- **PROBLEM**
Your answer should be the full data, transcribed exactly, with no pictures in it.

- **SUPPLIED MATERIAL**

= = = =

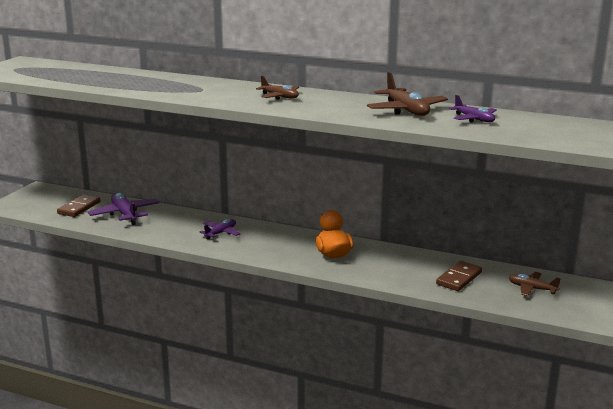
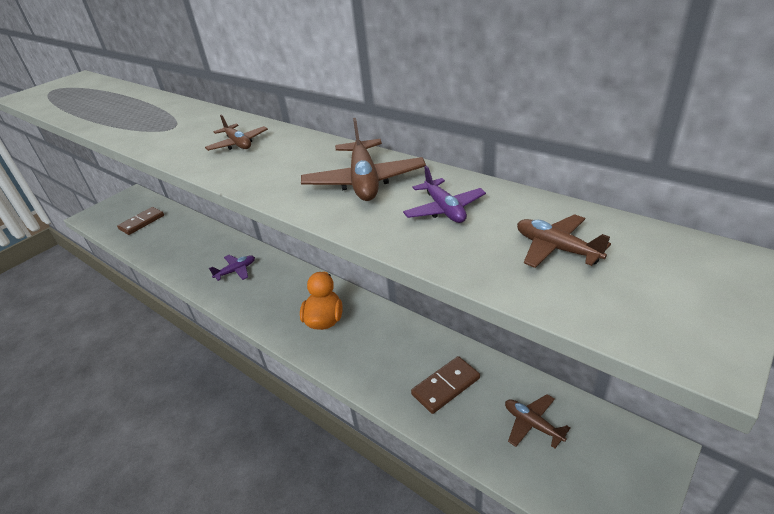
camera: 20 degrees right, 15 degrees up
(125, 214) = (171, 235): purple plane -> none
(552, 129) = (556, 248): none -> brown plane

= = = =

- **SOLVED EXERCISE**
camera: 20 degrees right, 15 degrees up
(125, 214) = (171, 235): purple plane -> none
(552, 129) = (556, 248): none -> brown plane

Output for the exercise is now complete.